Activity: The entries that follow need to be printed exactly as they are, minus any pictures.

The data:
- - - - - - -
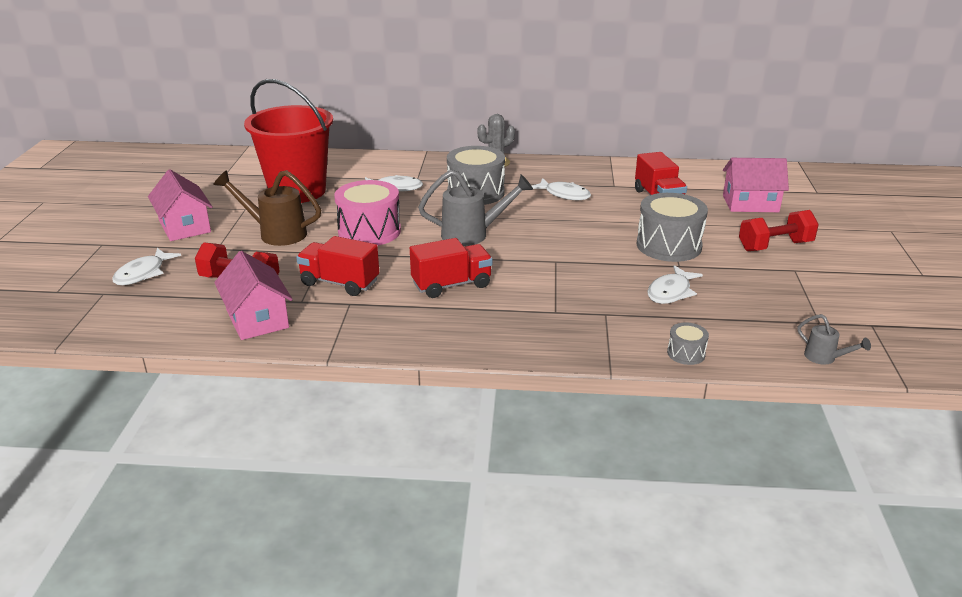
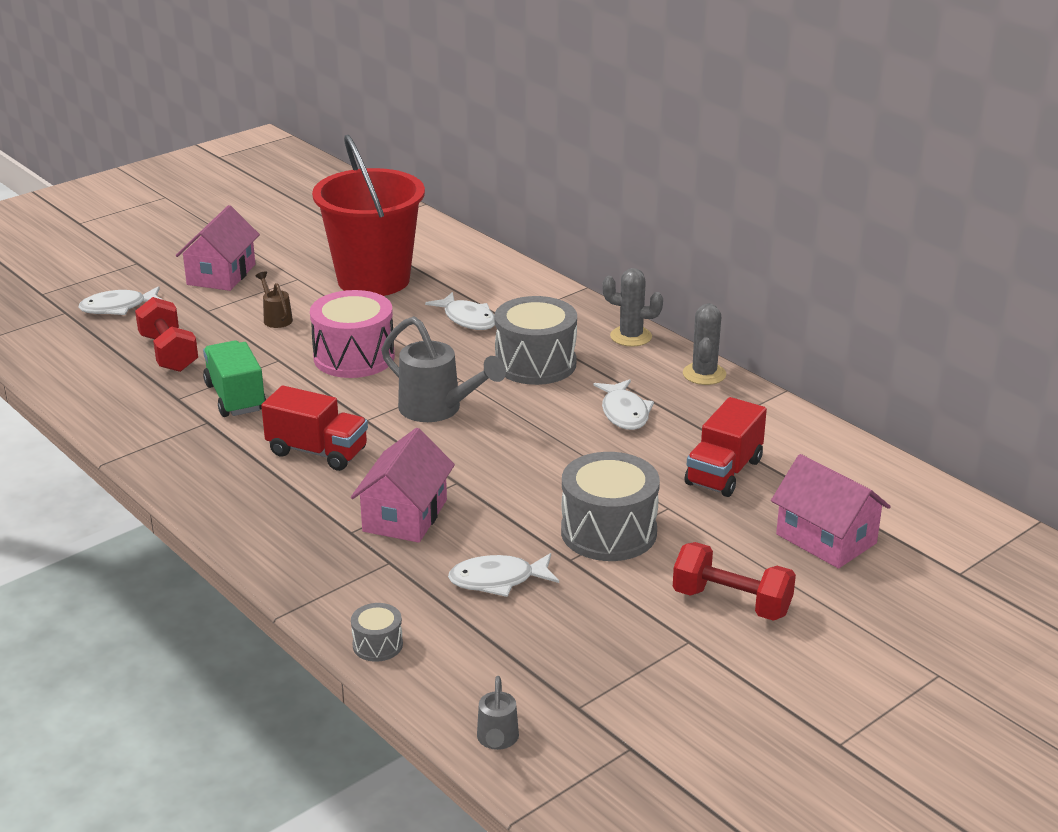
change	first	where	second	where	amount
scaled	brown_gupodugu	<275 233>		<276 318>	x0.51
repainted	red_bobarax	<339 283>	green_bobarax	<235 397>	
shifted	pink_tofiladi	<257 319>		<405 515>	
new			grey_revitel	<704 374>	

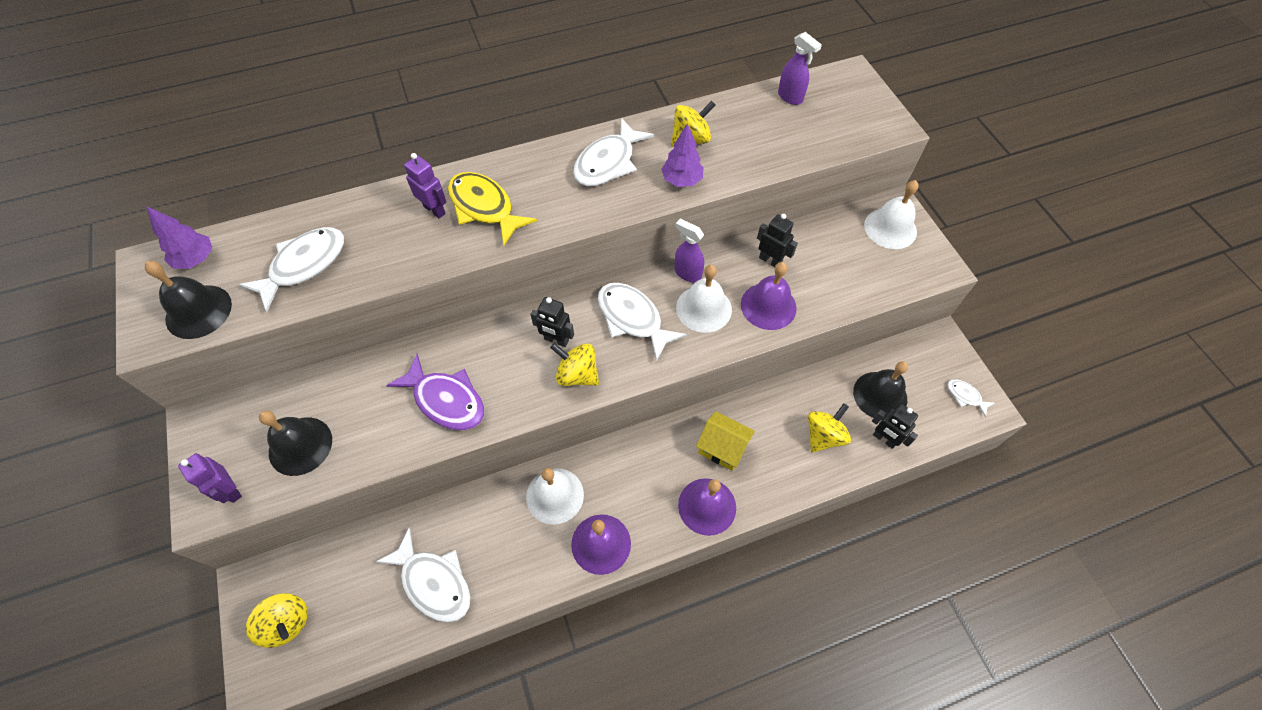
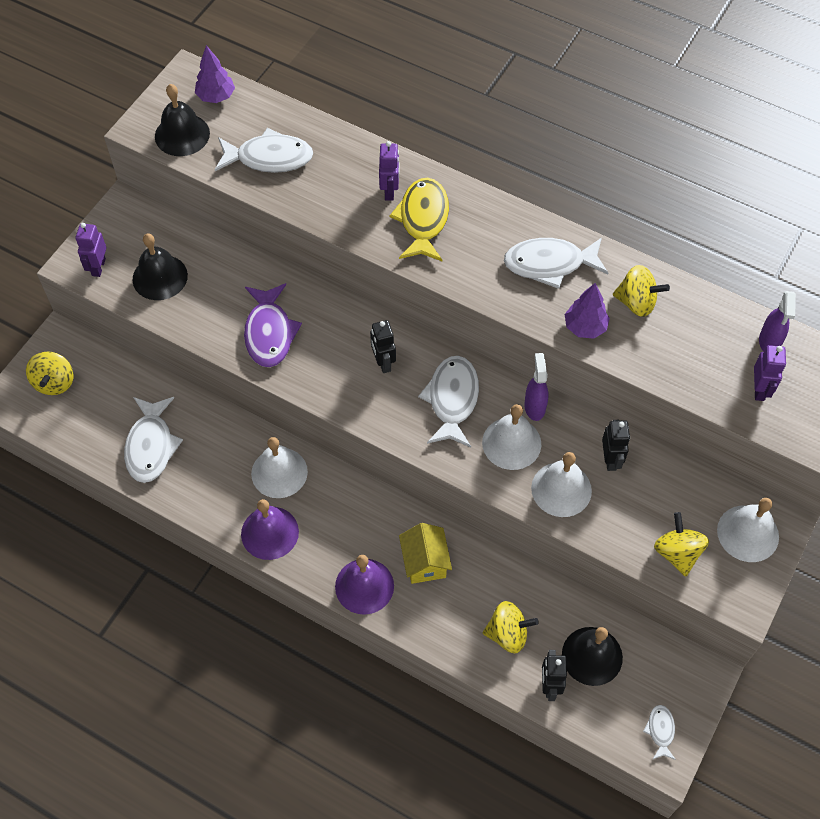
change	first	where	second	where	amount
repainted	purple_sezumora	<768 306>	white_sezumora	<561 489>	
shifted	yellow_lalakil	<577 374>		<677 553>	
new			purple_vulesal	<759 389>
- - - - - - -
Result of this task:
change	first	where	second	where	amount
scaled	brown_gupodugu	<275 233>		<276 318>	x0.51
repainted	red_bobarax	<339 283>	green_bobarax	<235 397>	
shifted	pink_tofiladi	<257 319>		<405 515>	
new			grey_revitel	<704 374>	

change	first	where	second	where	amount
repainted	purple_sezumora	<768 306>	white_sezumora	<561 489>	
shifted	yellow_lalakil	<577 374>		<677 553>	
new			purple_vulesal	<759 389>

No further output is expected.